[MATERIAL FOR THIS EXERCISE]

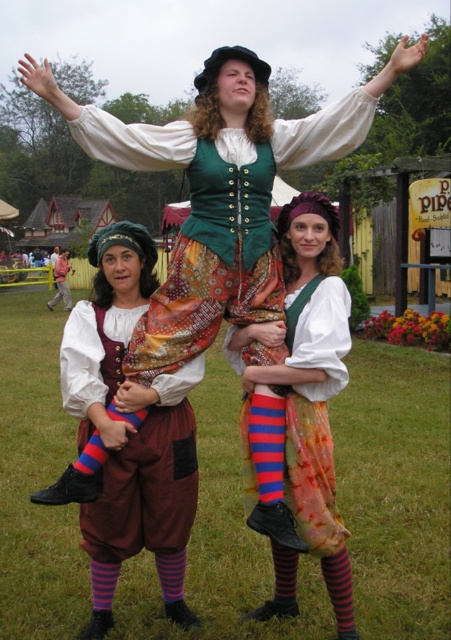
Looking at the central figure in the Renaissance fair scene, which object is positioned higher on her body between the matte green fabric vest at center and the matte brown leather belt at center?

The matte green fabric vest at center is positioned higher on her body than the matte brown leather belt at center.

You are a costume designer preparing to create a replica of the central figure from the Renaissance fair scene. You need to ensure the matte brown leather skirt at center and the matte white blouse at center are positioned correctly. Based on the spacing between them, can you determine if they are close enough to be worn together as part of the same outfit?

The matte brown leather skirt at center is 26.36 inches from matte white blouse at center. Since this distance is typical for the separation between a blouse and skirt in clothing, they can be worn together as part of the same outfit.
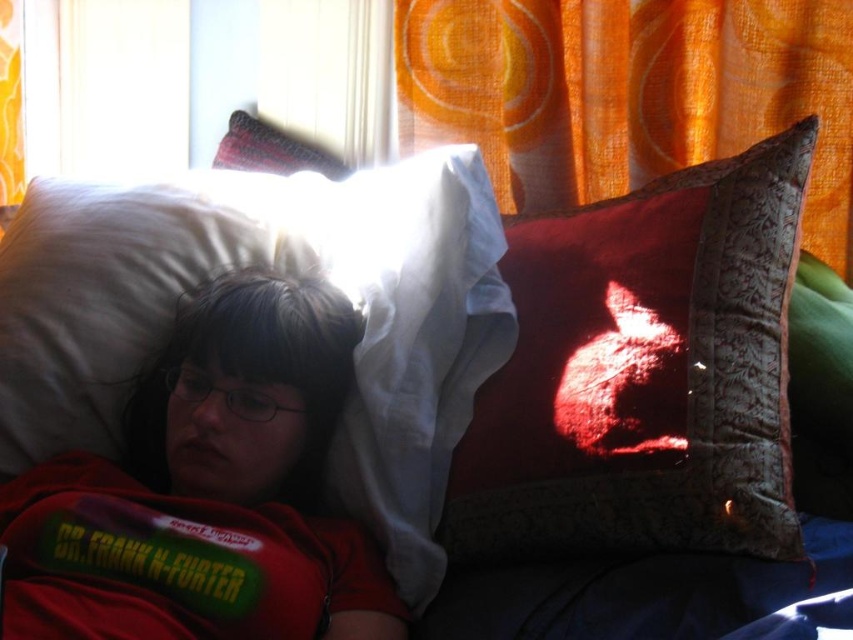
You are a photographer taking a picture of the bed scene. You notice two points marked in the image at coordinates point (120,410) and point (654,17). Which point should you focus on to ensure the closest object in the scene is sharp?

You should focus on point (120,410) because it is closer to the camera than point (654,17), ensuring the closest object in the scene is sharp.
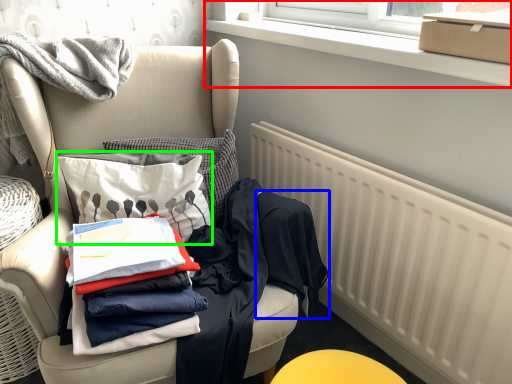
Question: Which object is positioned closest to window frame (highlighted by a red box)? Select from clothing (highlighted by a blue box) and throw pillow (highlighted by a green box).

Choices:
 (A) clothing
 (B) throw pillow

Answer: (A)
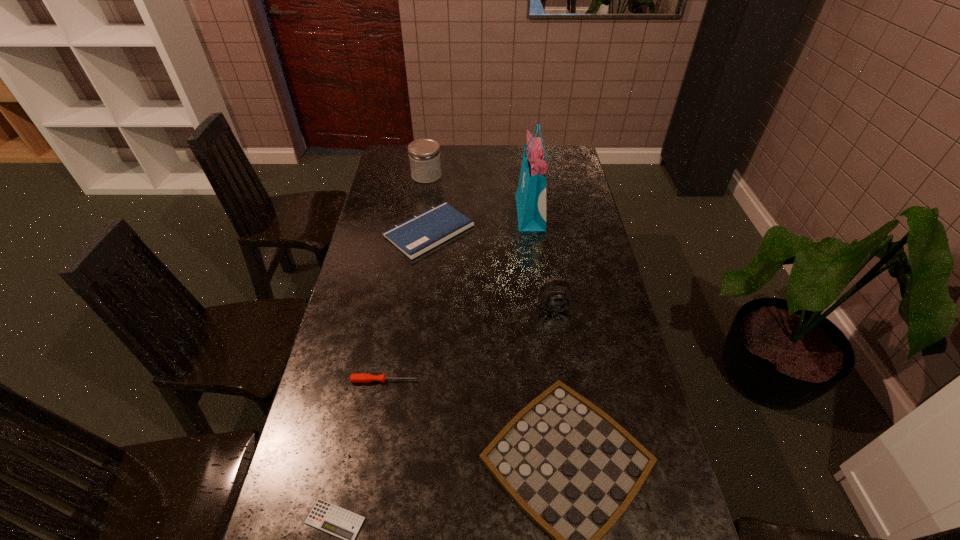
The height and width of the screenshot is (540, 960). I want to click on vacant space located 0.060m on the back of the fourth shortest object, so click(x=434, y=197).

This screenshot has height=540, width=960. In order to click on vacant space located 0.170m at the tip of the fifth farthest object in this screenshot , I will do `click(479, 381)`.

You are a GUI agent. You are given a task and a screenshot of the screen. Output one action in this format:
    pyautogui.click(x=<x>, y=<y>)
    Task: Click on the object present at the far edge
    
    Given the screenshot: What is the action you would take?
    pyautogui.click(x=424, y=154)

This screenshot has width=960, height=540. I want to click on jar situated at the left edge, so click(424, 154).

Where is `paperback book at the left edge`? The image size is (960, 540). paperback book at the left edge is located at coordinates (417, 235).

Where is `screwdriver positioned at the left edge`? The width and height of the screenshot is (960, 540). screwdriver positioned at the left edge is located at coordinates (360, 377).

Where is `object that is at the right edge`? Image resolution: width=960 pixels, height=540 pixels. object that is at the right edge is located at coordinates (556, 295).

Where is `object located at the far left corner`? This screenshot has height=540, width=960. object located at the far left corner is located at coordinates (424, 154).

Find the location of `vacant space at the far edge`. vacant space at the far edge is located at coordinates (x=504, y=152).

Identify the location of vacant region at the left edge of the desktop. (377, 198).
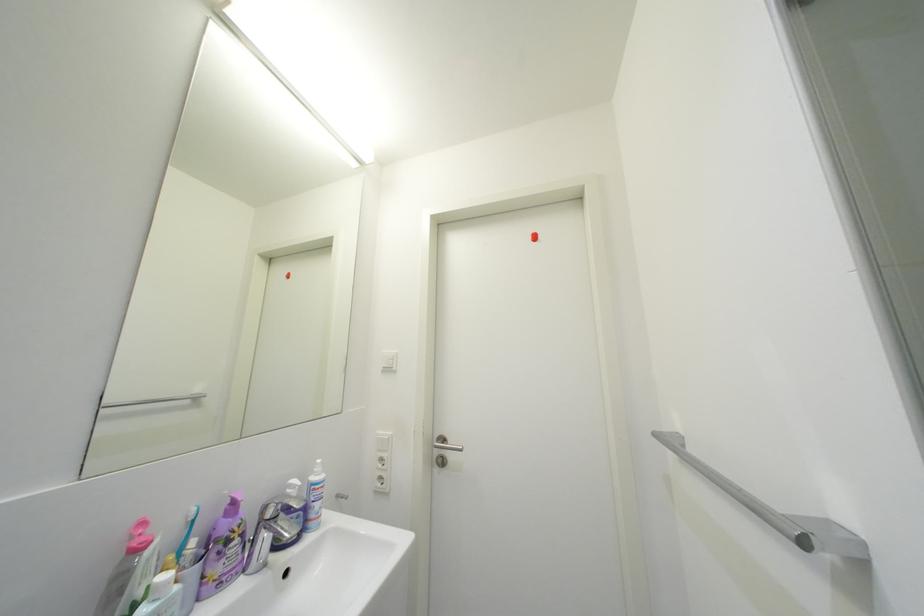
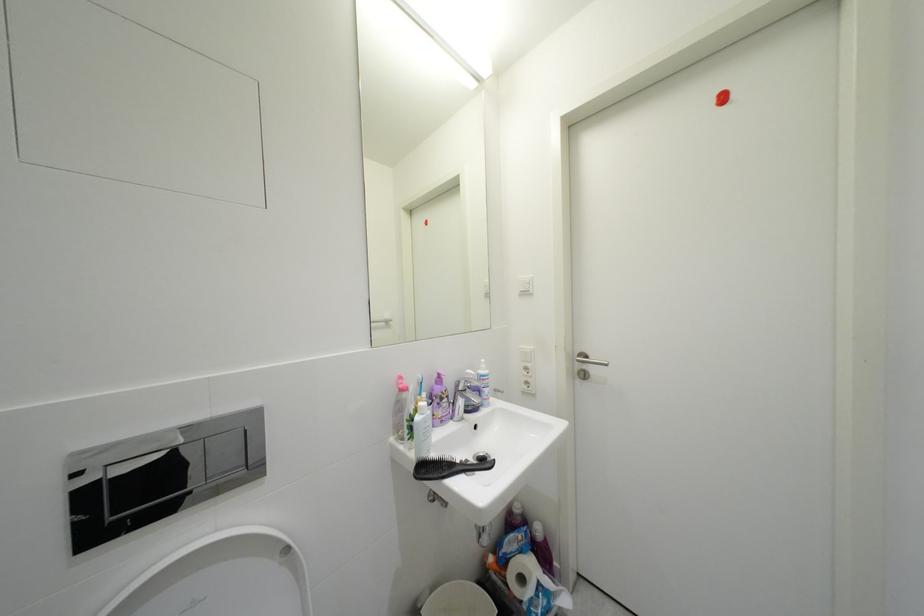
Which direction would the cameraman need to move to produce the second image?

The cameraman moved toward left, backward.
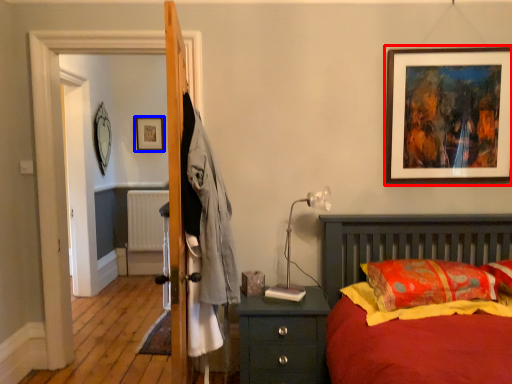
Question: Which point is closer to the camera, picture frame (highlighted by a red box) or picture frame (highlighted by a blue box)?

Choices:
 (A) picture frame
 (B) picture frame

Answer: (A)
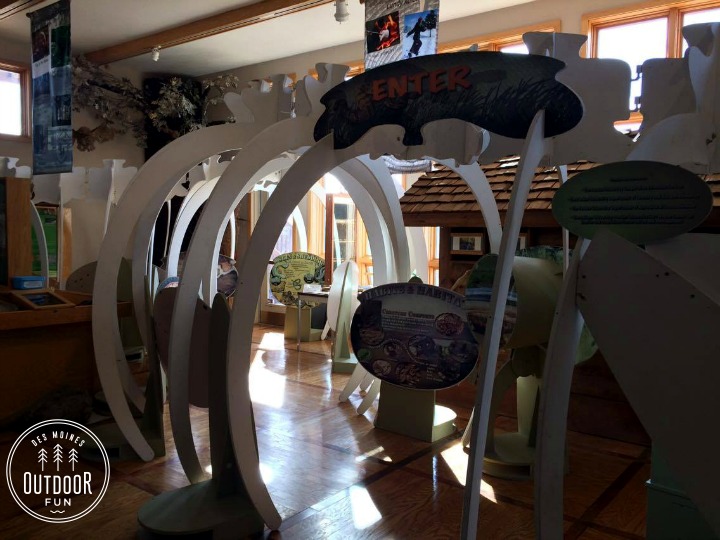
Identify the location of hanging banner. The height and width of the screenshot is (540, 720). (58, 52).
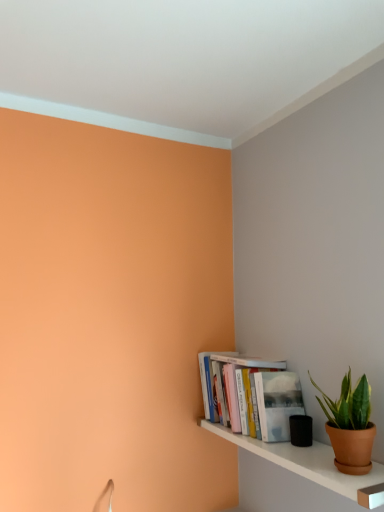
The width and height of the screenshot is (384, 512). Identify the location of free point behind green matte plant pot at lower right. pyautogui.click(x=299, y=450).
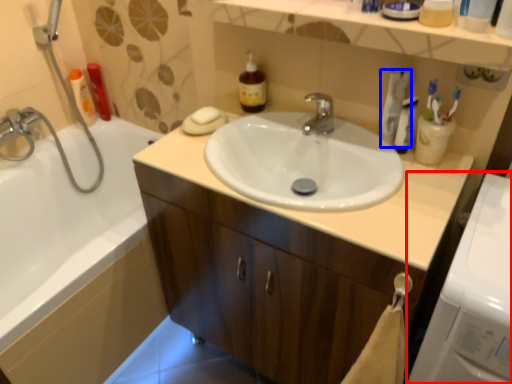
Question: Which of the following is the closest to the observer, washing machine (highlighted by a red box) or toothpaste (highlighted by a blue box)?

Choices:
 (A) washing machine
 (B) toothpaste

Answer: (A)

[/MATERIAL FOR THIS EXERCISE]

## EXERCISE DESCRIPTION
Reproduce everything in the records from the line containing "You are a costume" down to the line containing "The matte brown leather skirt at center is", changing every "skirt" to "kilt" and leaving all else as it stands.

## EXPECTED ANSWER
You are a costume designer preparing to create a replica of the central figure from the Renaissance fair scene. You need to ensure the matte brown leather kilt at center and the matte white blouse at center are positioned correctly. Based on the spacing between them, can you determine if they are close enough to be worn together as part of the same outfit?

The matte brown leather kilt at center is 26.36 inches from matte white blouse at center. Since this distance is typical for the separation between a blouse and kilt in clothing, they can be worn together as part of the same outfit.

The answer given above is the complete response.